## What to do
All of the data should be output character for character, except the pictures.

── Provided entries ──

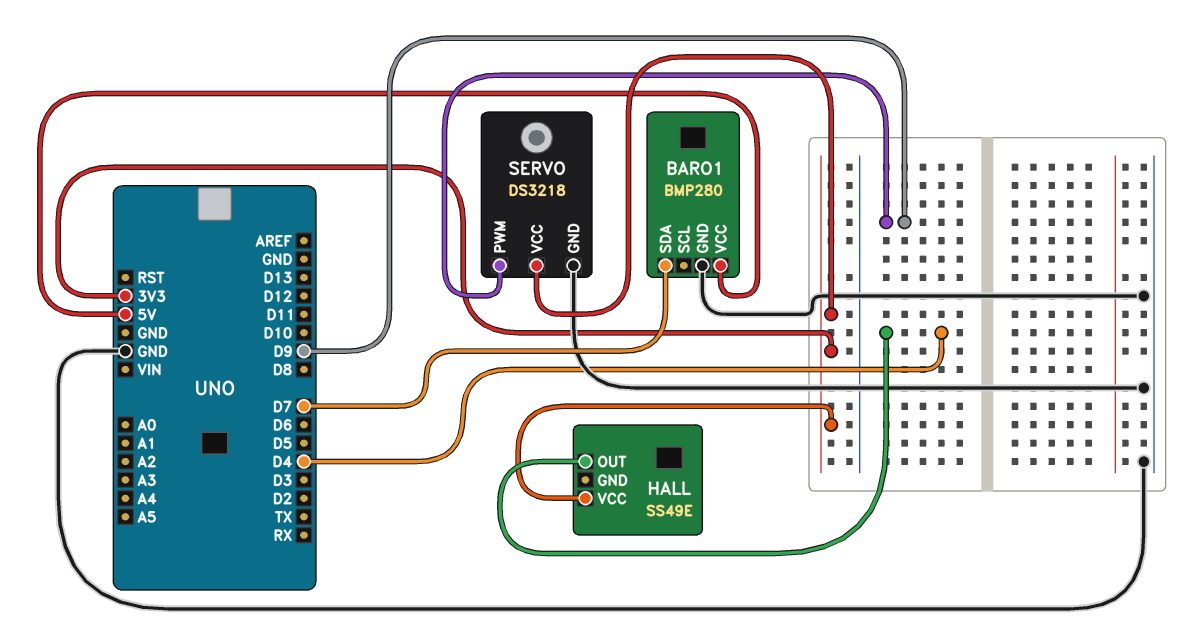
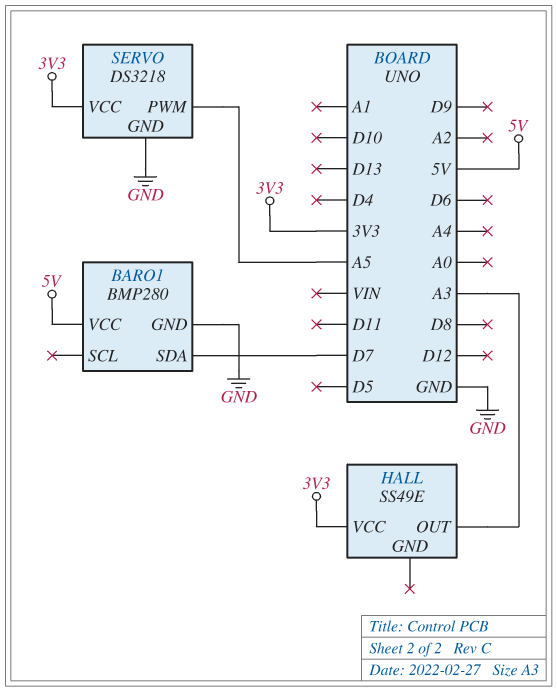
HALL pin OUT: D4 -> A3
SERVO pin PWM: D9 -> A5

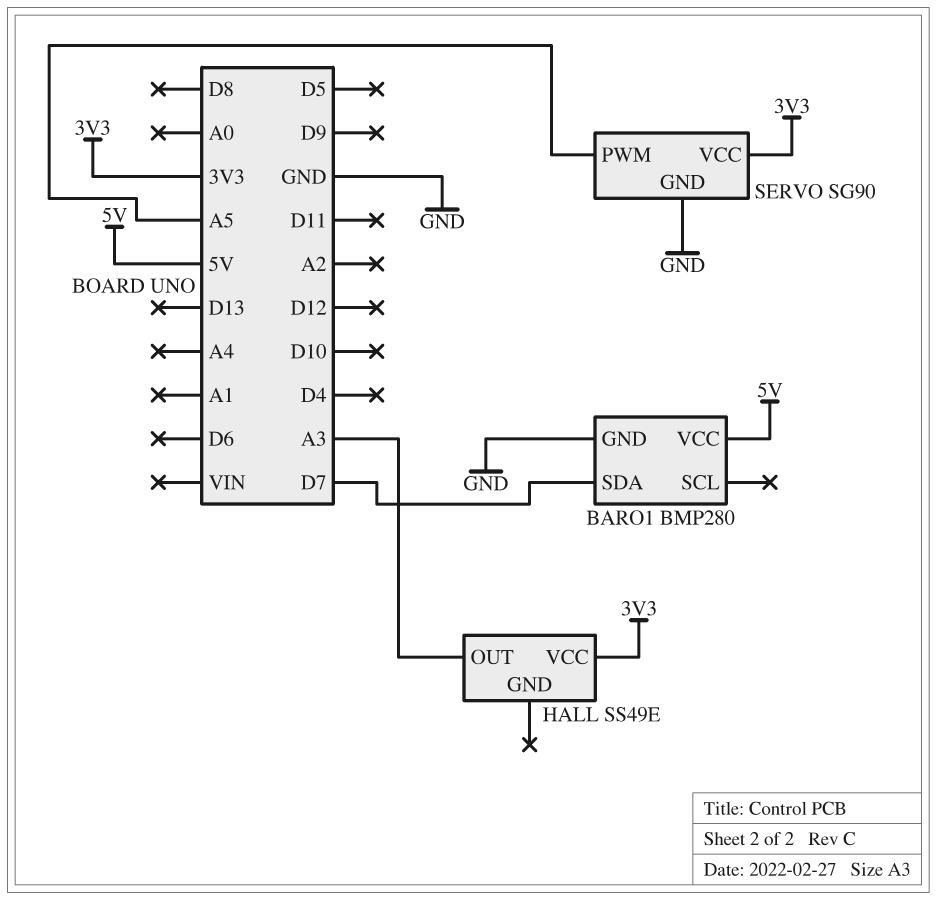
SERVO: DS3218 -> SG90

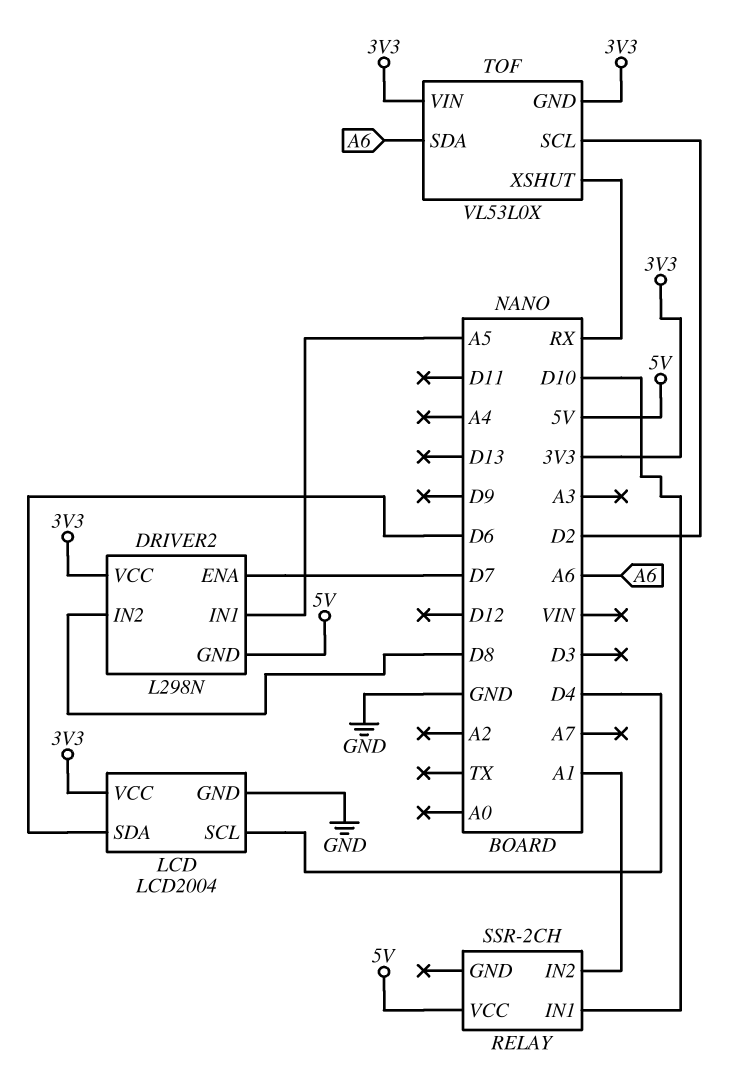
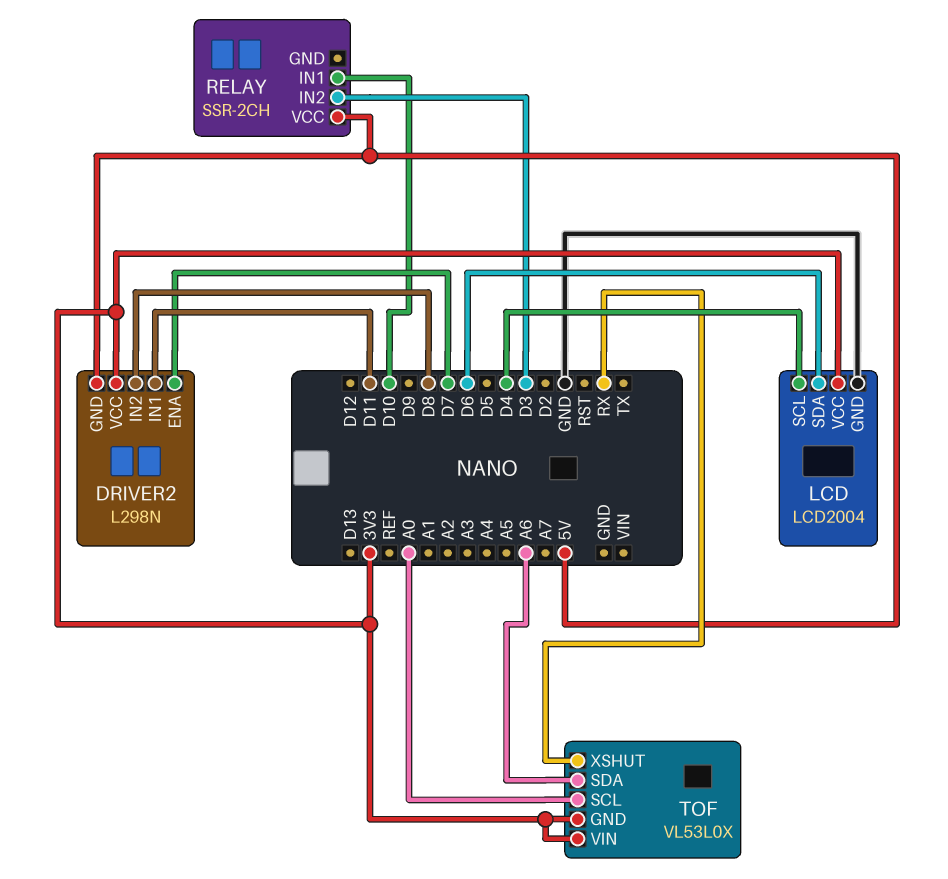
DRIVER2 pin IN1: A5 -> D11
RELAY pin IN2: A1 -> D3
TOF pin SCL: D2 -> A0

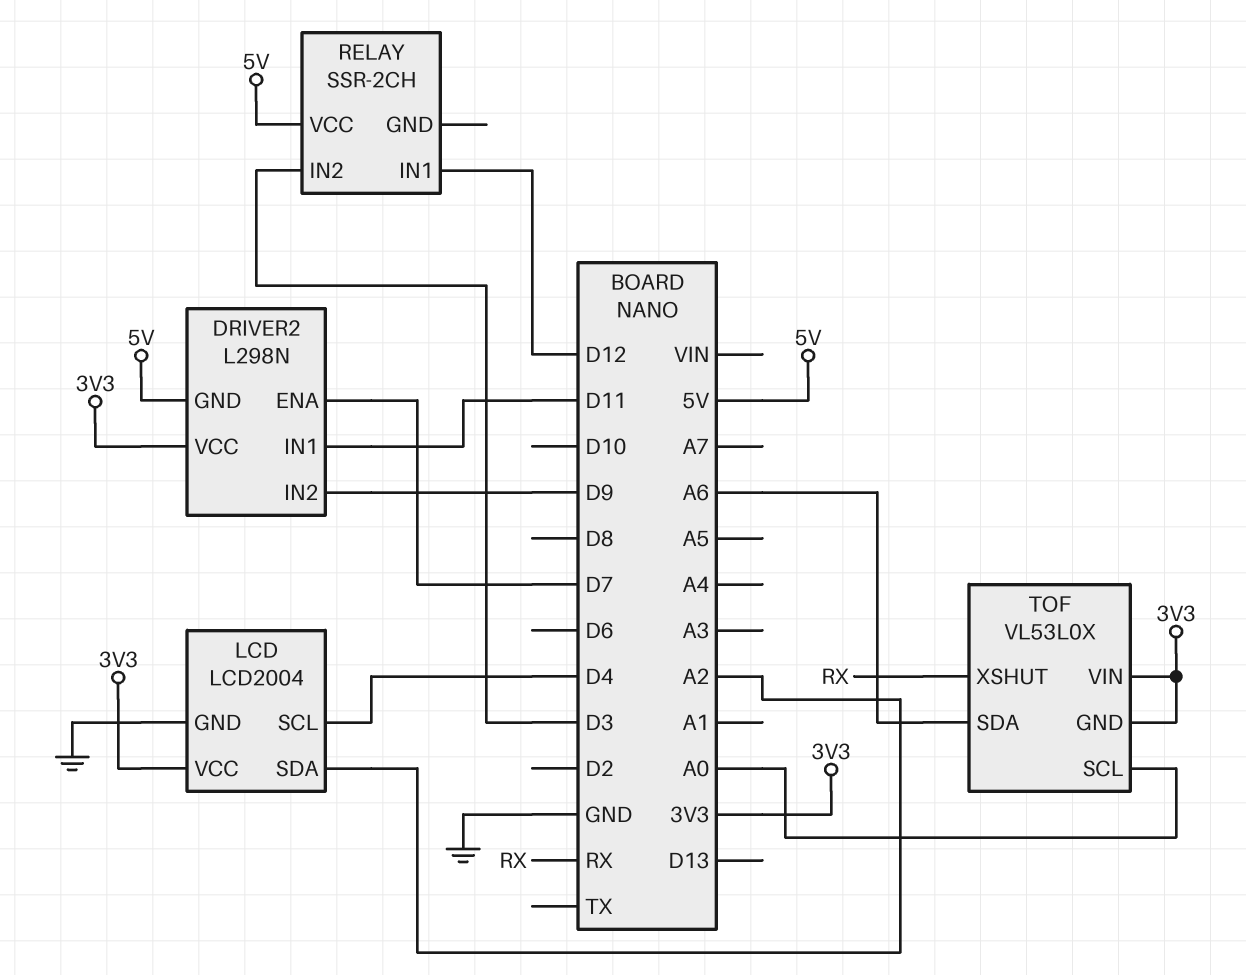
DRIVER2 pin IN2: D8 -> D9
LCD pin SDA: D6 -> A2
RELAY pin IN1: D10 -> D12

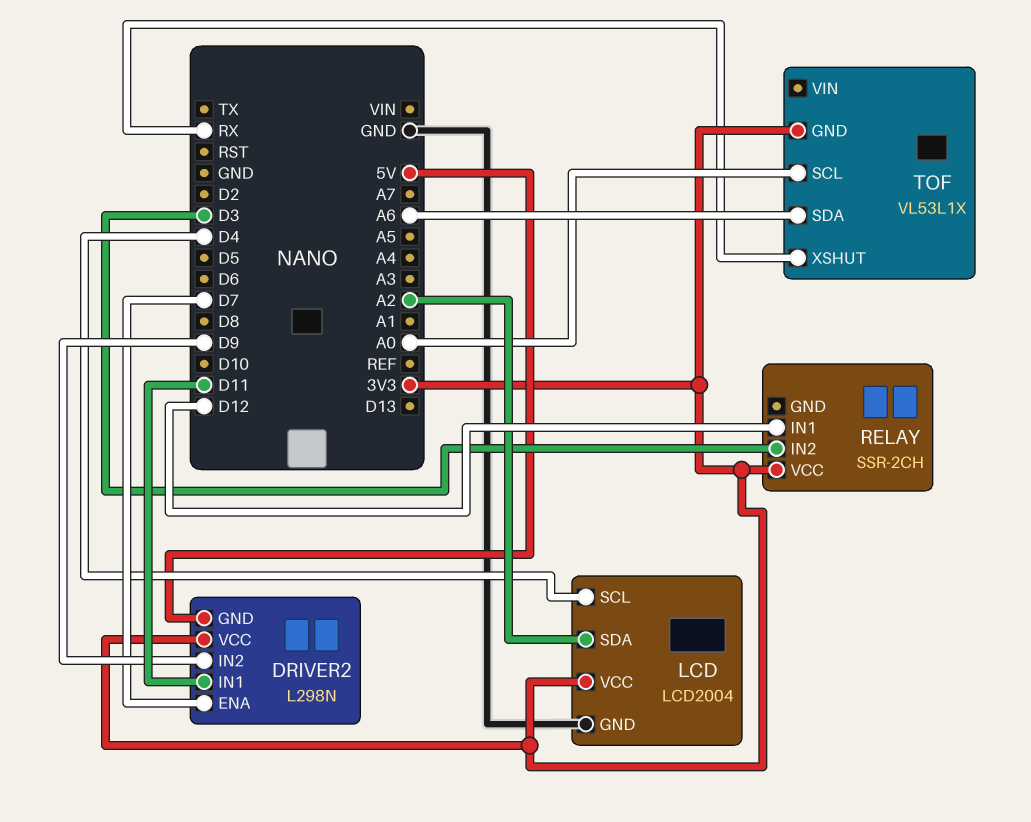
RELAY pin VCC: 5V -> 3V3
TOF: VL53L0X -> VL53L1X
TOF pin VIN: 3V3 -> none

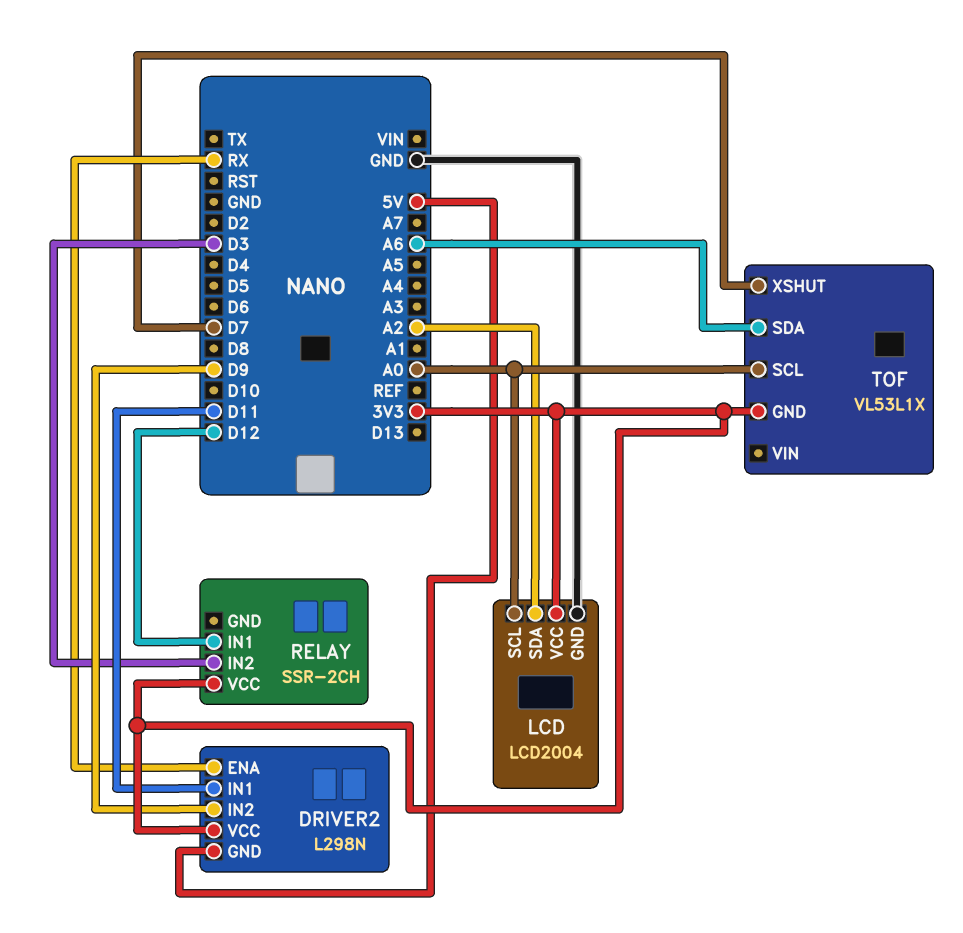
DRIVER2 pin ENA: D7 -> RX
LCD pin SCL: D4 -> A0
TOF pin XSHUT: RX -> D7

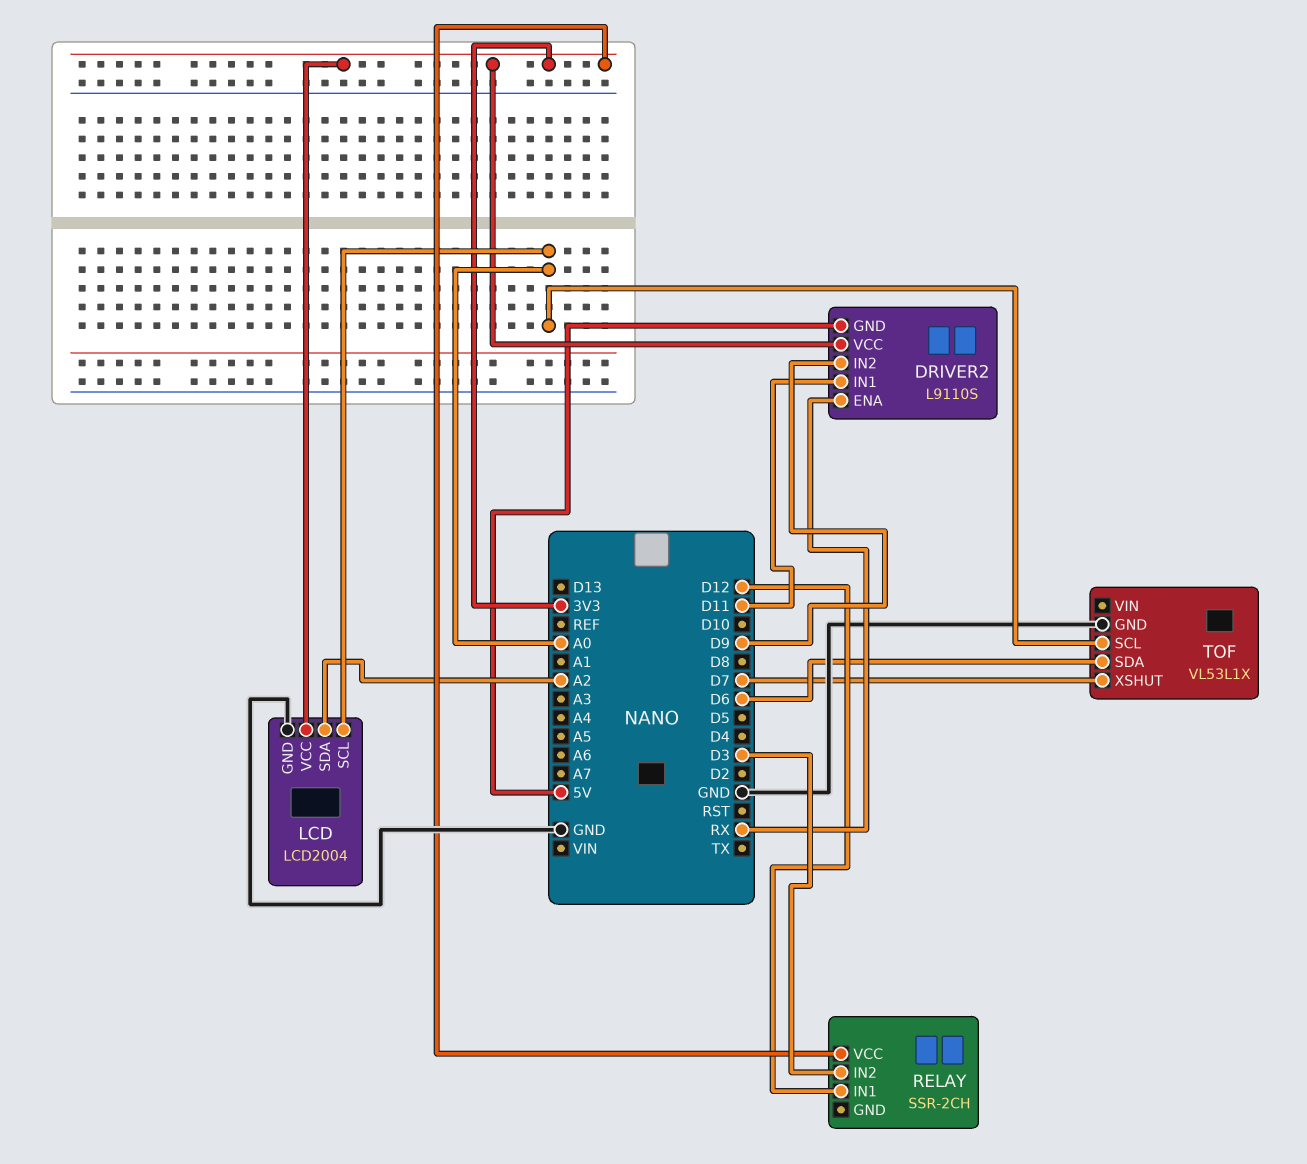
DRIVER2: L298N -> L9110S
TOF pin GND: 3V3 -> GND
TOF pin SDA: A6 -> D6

───

## Answer area
HALL pin OUT: D4 -> A3
SERVO pin PWM: D9 -> A5

SERVO: DS3218 -> SG90

DRIVER2 pin IN1: A5 -> D11
RELAY pin IN2: A1 -> D3
TOF pin SCL: D2 -> A0

DRIVER2 pin IN2: D8 -> D9
LCD pin SDA: D6 -> A2
RELAY pin IN1: D10 -> D12

RELAY pin VCC: 5V -> 3V3
TOF: VL53L0X -> VL53L1X
TOF pin VIN: 3V3 -> none

DRIVER2 pin ENA: D7 -> RX
LCD pin SCL: D4 -> A0
TOF pin XSHUT: RX -> D7

DRIVER2: L298N -> L9110S
TOF pin GND: 3V3 -> GND
TOF pin SDA: A6 -> D6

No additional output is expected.